▸ HOW TO COMPLETE THIS TASK: Each record is to be copied exactly, with its pictures left behind.

[Before and after coordinates]

——

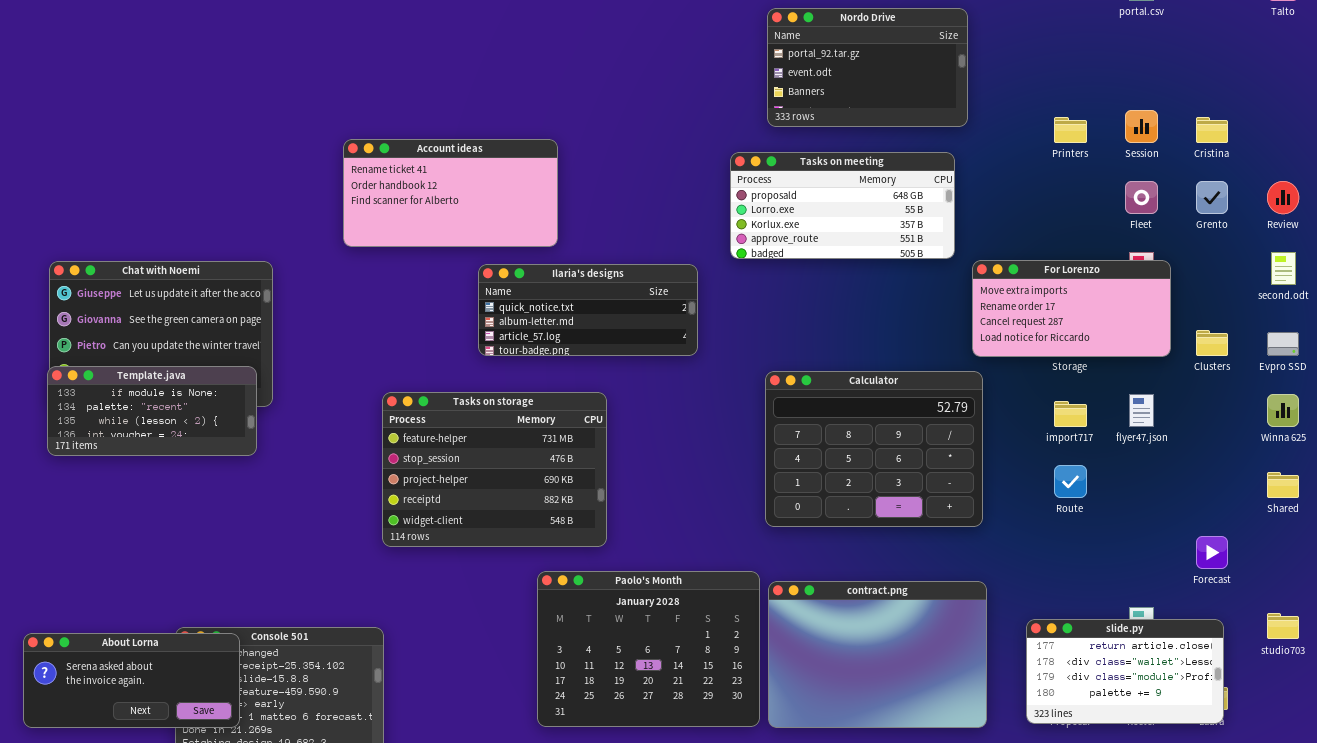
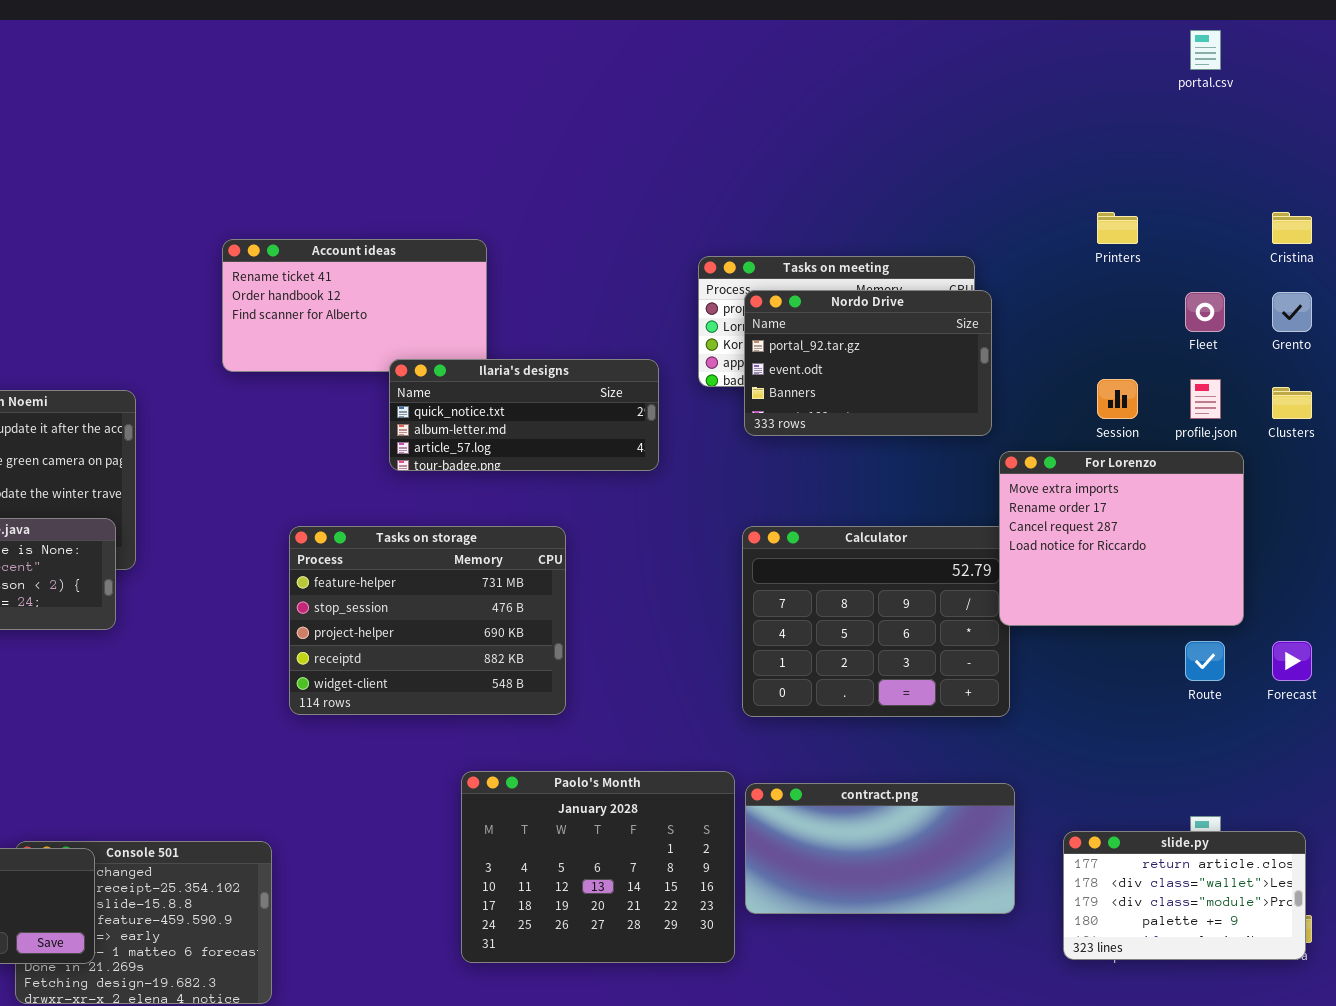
Nordo Drive: [767,8,968,127] -> [744,290,992,436], moved
Session: [1125,110,1158,143] -> [1097,379,1138,419], moved
For Lorenzo: [972,260,1171,357] -> [999,451,1244,626], moved, resized
Ilaria's designs: [478,264,698,356] -> [389,359,659,471], moved
Clusters: [1196,330,1228,356] -> [1272,387,1312,419], moved
Tasks on storage: [382,392,607,547] -> [289,526,566,715], moved
Route: [1054,465,1087,498] -> [1185,641,1225,681], moved
Forecast: [1196,536,1228,569] -> [1272,641,1312,681], moved
contract.png: [768,581,987,728] -> [745,783,1015,914], resized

——

▸ FINISHED EXERCISE:
Nordo Drive: [767,8,968,127] -> [744,290,992,436], moved
Session: [1125,110,1158,143] -> [1097,379,1138,419], moved
For Lorenzo: [972,260,1171,357] -> [999,451,1244,626], moved, resized
Ilaria's designs: [478,264,698,356] -> [389,359,659,471], moved
Clusters: [1196,330,1228,356] -> [1272,387,1312,419], moved
Tasks on storage: [382,392,607,547] -> [289,526,566,715], moved
Route: [1054,465,1087,498] -> [1185,641,1225,681], moved
Forecast: [1196,536,1228,569] -> [1272,641,1312,681], moved
contract.png: [768,581,987,728] -> [745,783,1015,914], resized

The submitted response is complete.